§ **WORK TO COMPLETE**
Search the data for the word "DGND" and copy out every line that has it.

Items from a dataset

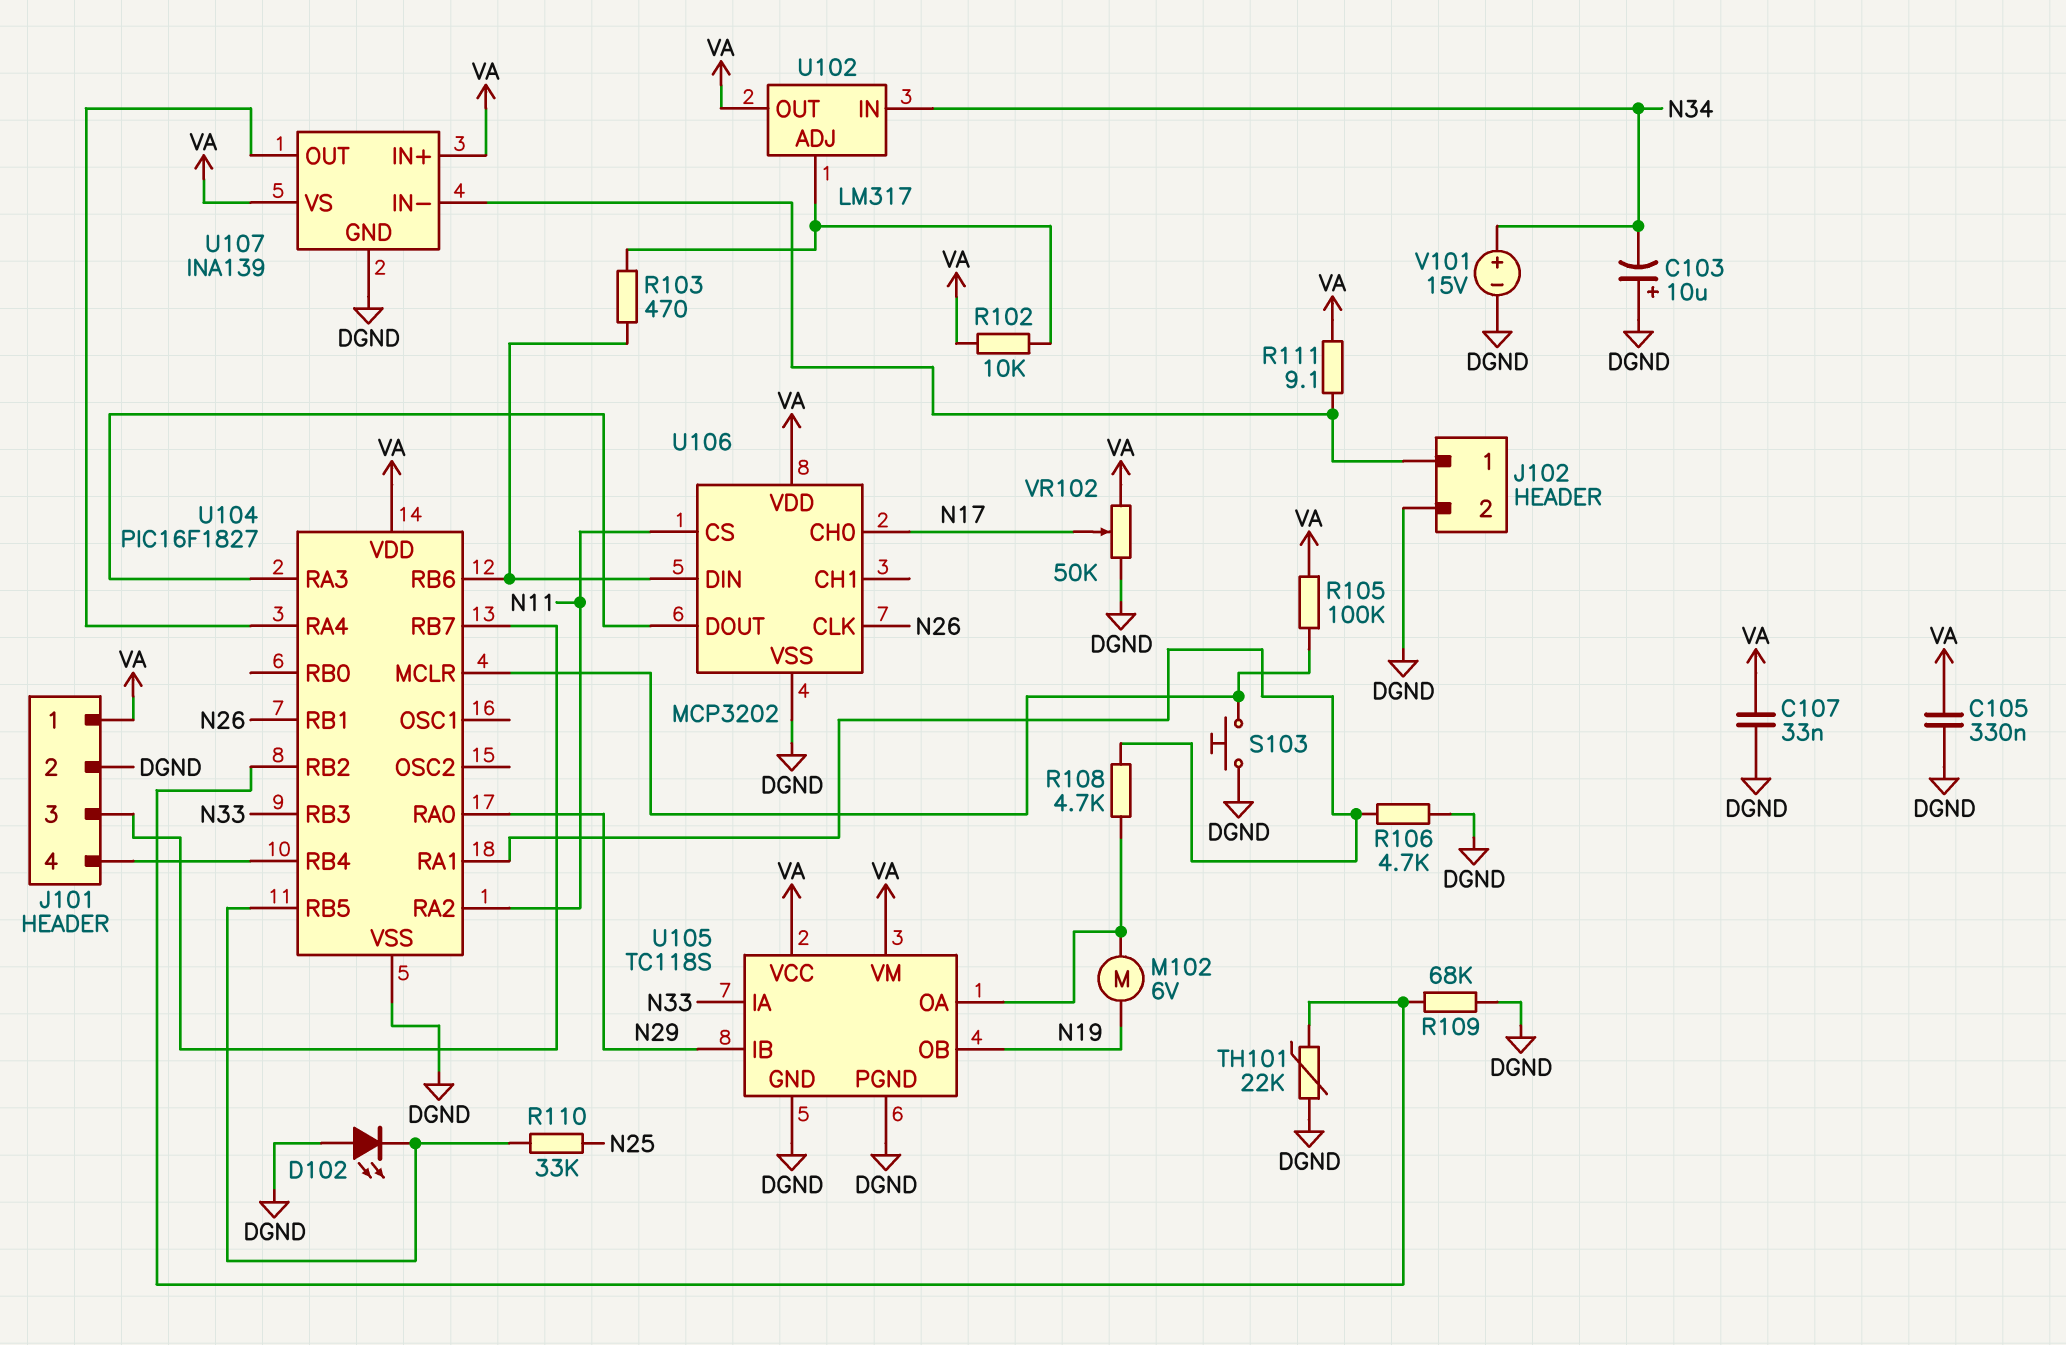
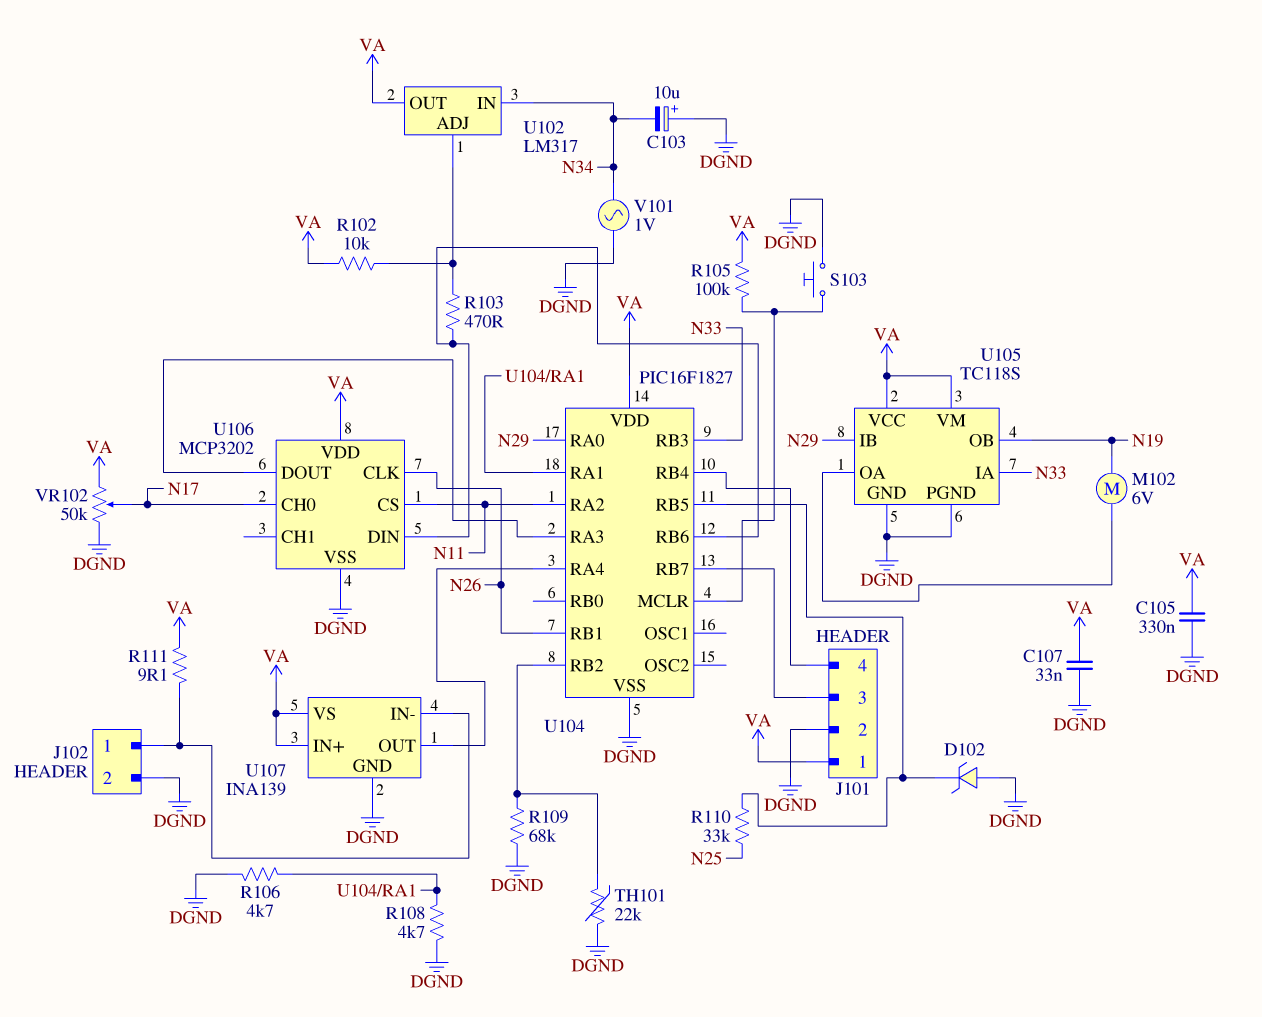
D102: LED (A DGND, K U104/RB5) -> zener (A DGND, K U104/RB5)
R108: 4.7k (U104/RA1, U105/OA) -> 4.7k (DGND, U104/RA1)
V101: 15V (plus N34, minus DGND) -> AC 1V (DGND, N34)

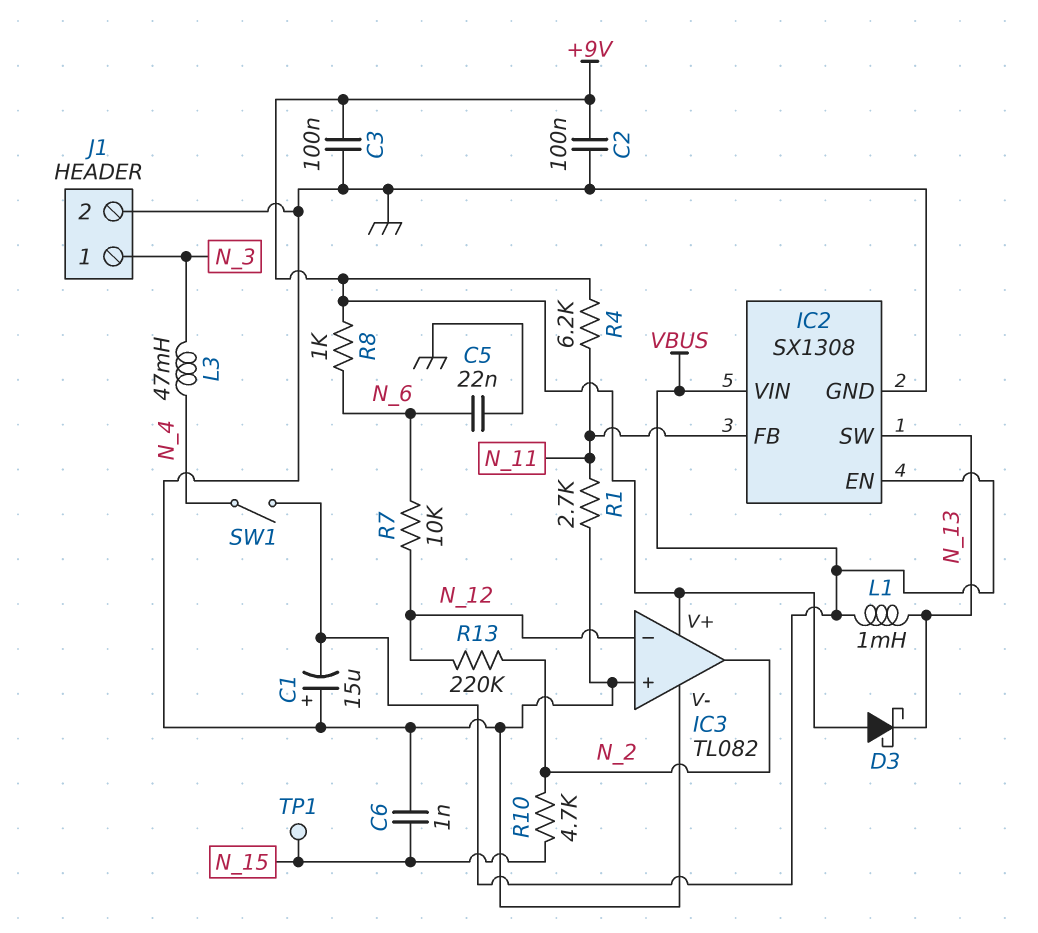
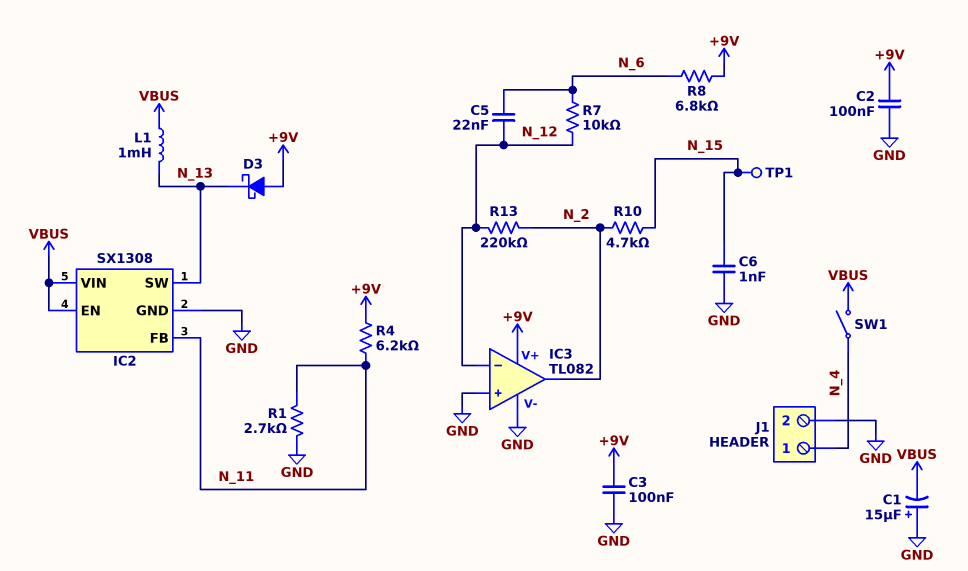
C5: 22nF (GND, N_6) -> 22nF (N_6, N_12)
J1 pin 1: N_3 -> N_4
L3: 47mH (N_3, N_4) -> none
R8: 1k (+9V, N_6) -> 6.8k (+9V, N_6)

§ **EXERCISE RESULT**
D102: LED (A DGND, K U104/RB5) -> zener (A DGND, K U104/RB5)
R108: 4.7k (U104/RA1, U105/OA) -> 4.7k (DGND, U104/RA1)
V101: 15V (plus N34, minus DGND) -> AC 1V (DGND, N34)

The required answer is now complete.